Every line from the one with "F4: 250mA (IC1/in-, LINE) -> none" through the last line below should be repeated exactly; pictures stay out of the copy.

* **MATERIAL TO PROCESS**:
================================
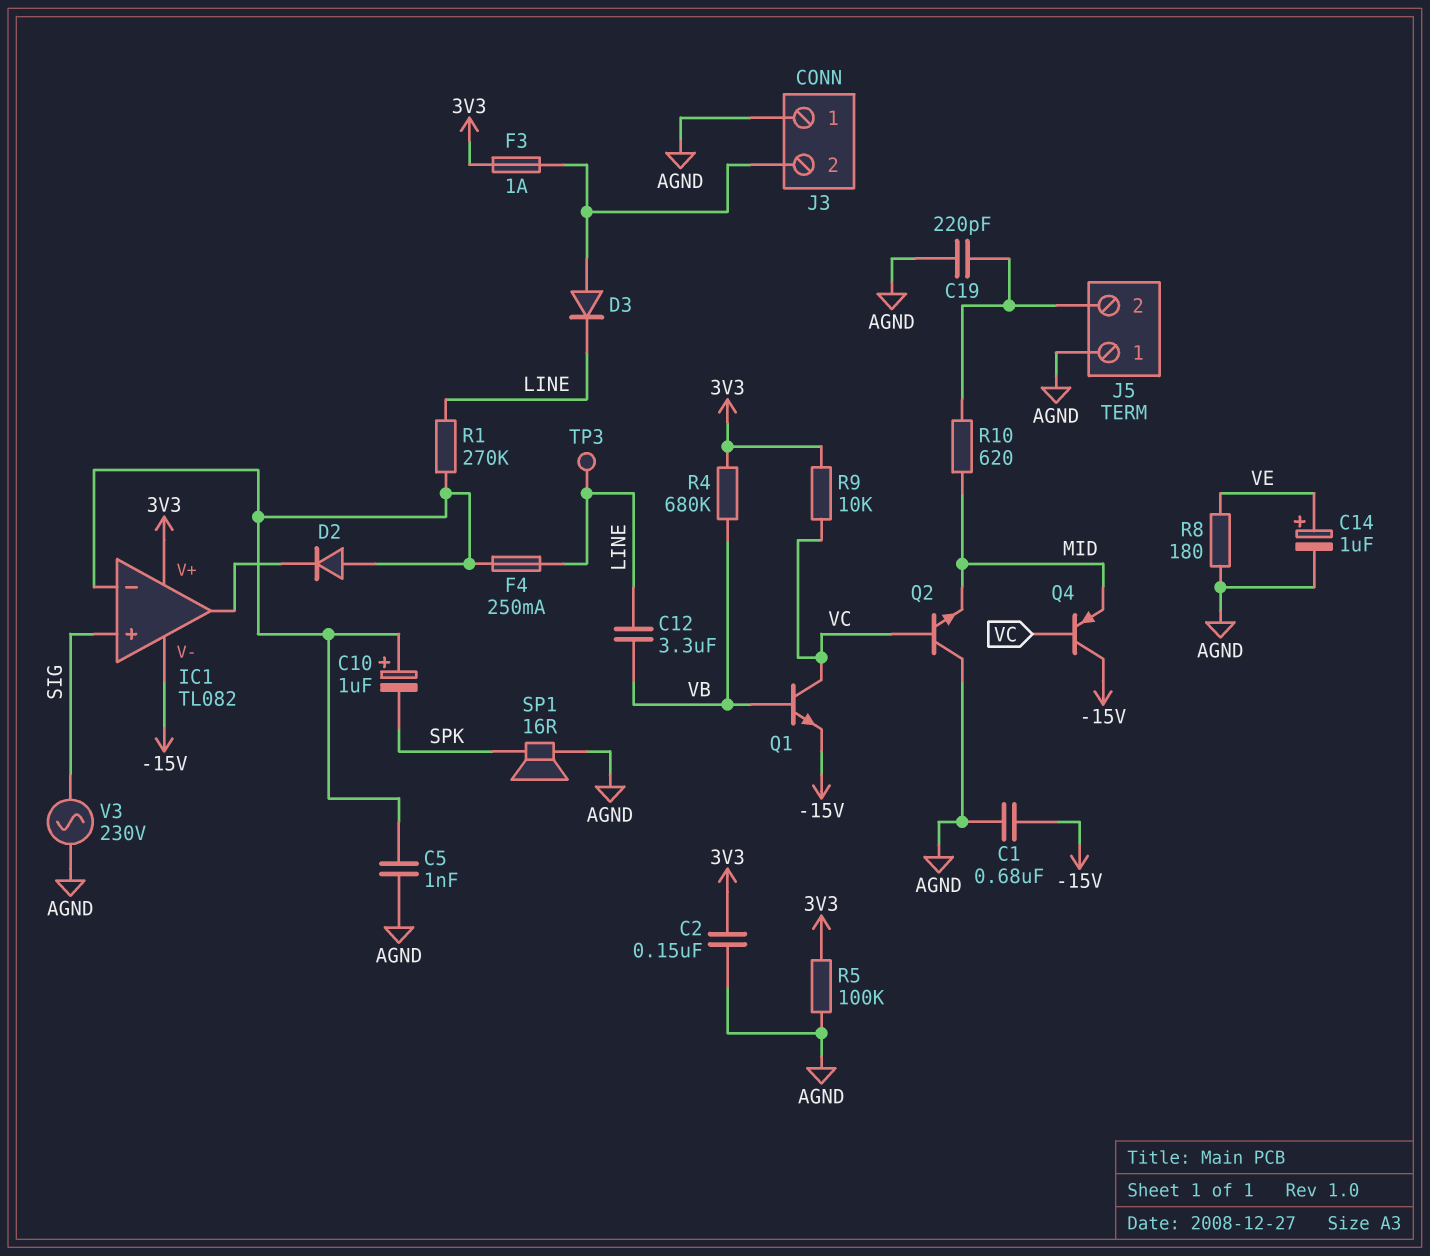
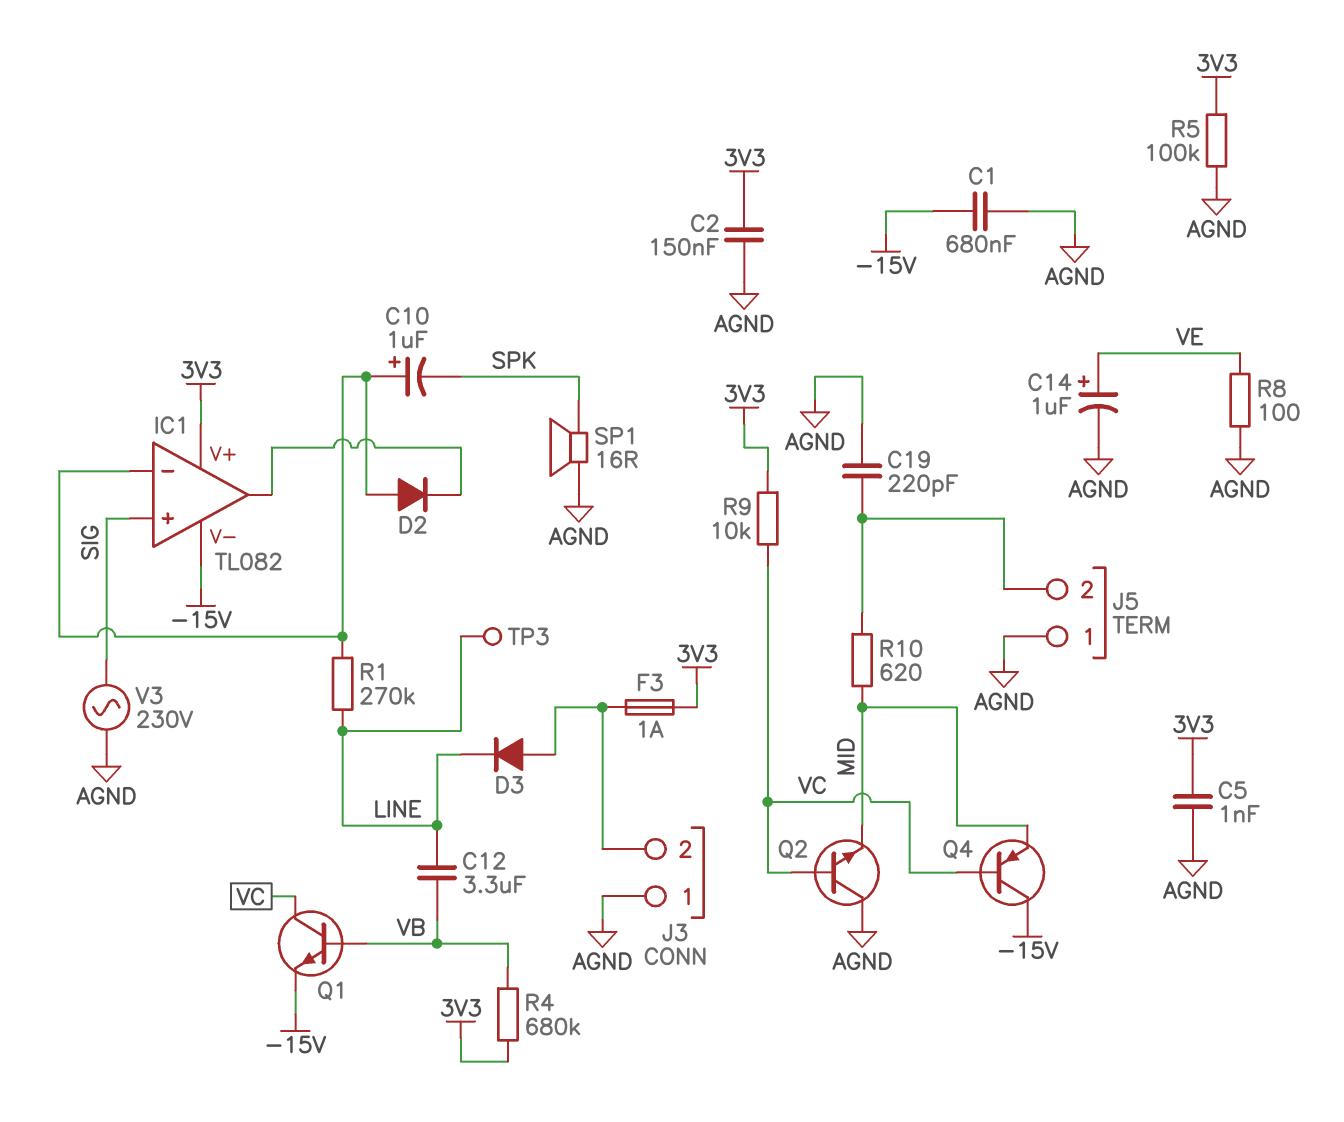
C5: 1nF (AGND, IC1/in-) -> 1nF (3V3, AGND)
F4: 250mA (IC1/in-, LINE) -> none
R8: 180 (AGND, VE) -> 100 (AGND, VE)

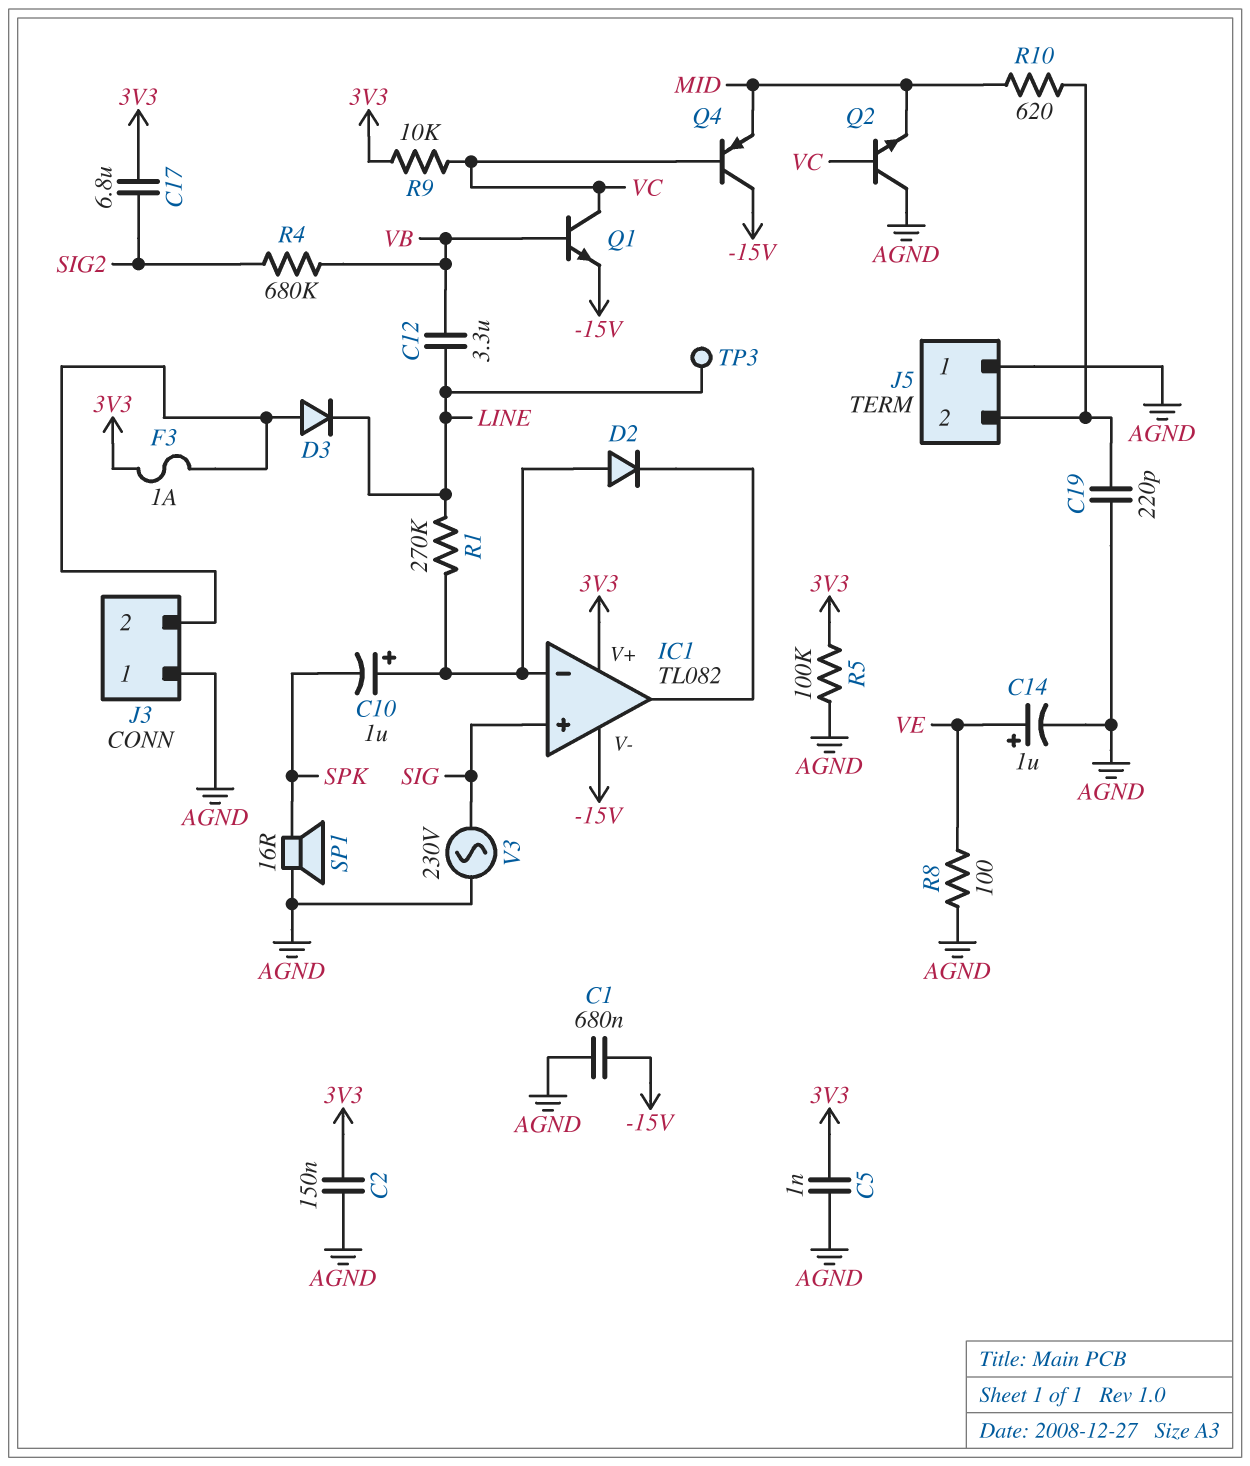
C17: none -> 6.8uF (3V3, SIG2)
R4: 680k (3V3, VB) -> 680k (SIG2, VB)

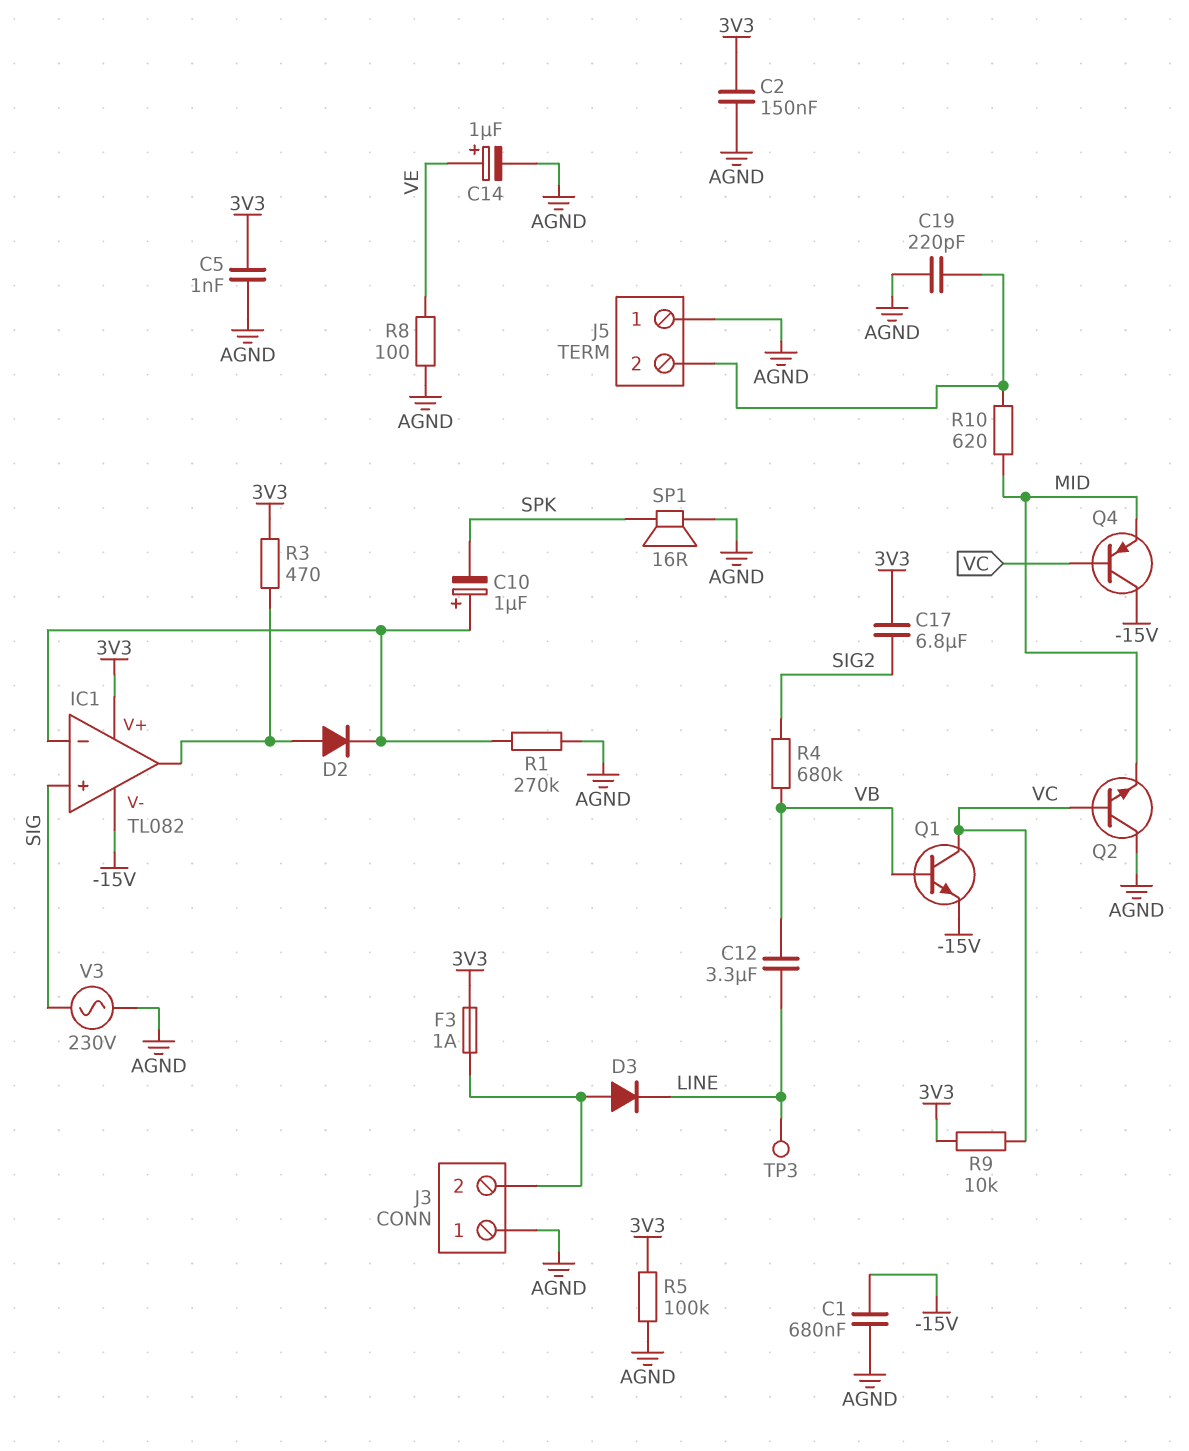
D2: diode (A IC1/in-, K IC1/out) -> diode (A IC1/out, K IC1/in-)
R1: 270k (IC1/in-, LINE) -> 270k (AGND, IC1/in-)
R3: none -> 470 (3V3, IC1/out)

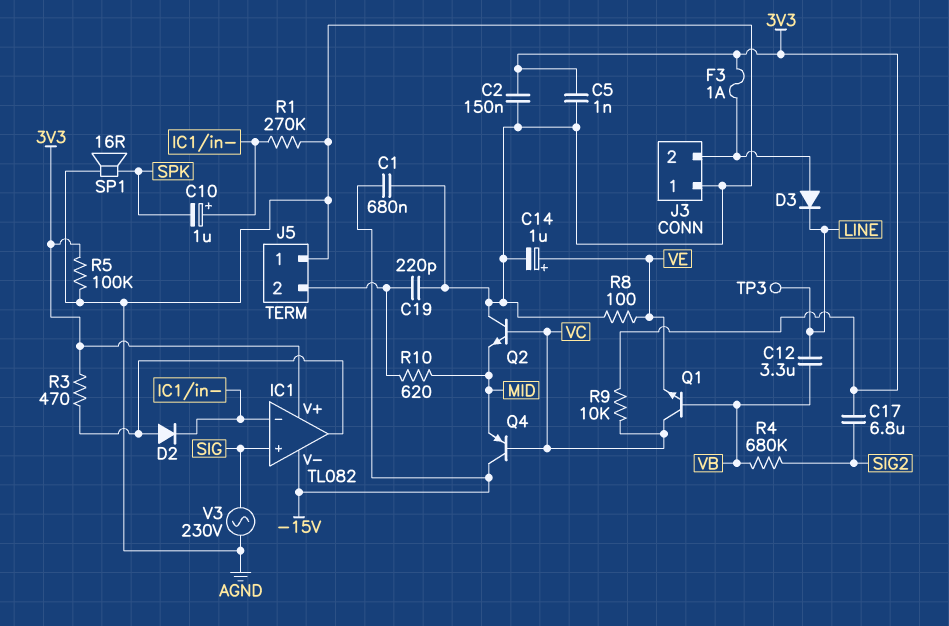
Q1: NPN (B VB, C VC, E -15V) -> NPN (B VB, C VC, E VE)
================================
* **WRITTEN SOLUTION**:
F4: 250mA (IC1/in-, LINE) -> none
R8: 180 (AGND, VE) -> 100 (AGND, VE)

C17: none -> 6.8uF (3V3, SIG2)
R4: 680k (3V3, VB) -> 680k (SIG2, VB)

D2: diode (A IC1/in-, K IC1/out) -> diode (A IC1/out, K IC1/in-)
R1: 270k (IC1/in-, LINE) -> 270k (AGND, IC1/in-)
R3: none -> 470 (3V3, IC1/out)

Q1: NPN (B VB, C VC, E -15V) -> NPN (B VB, C VC, E VE)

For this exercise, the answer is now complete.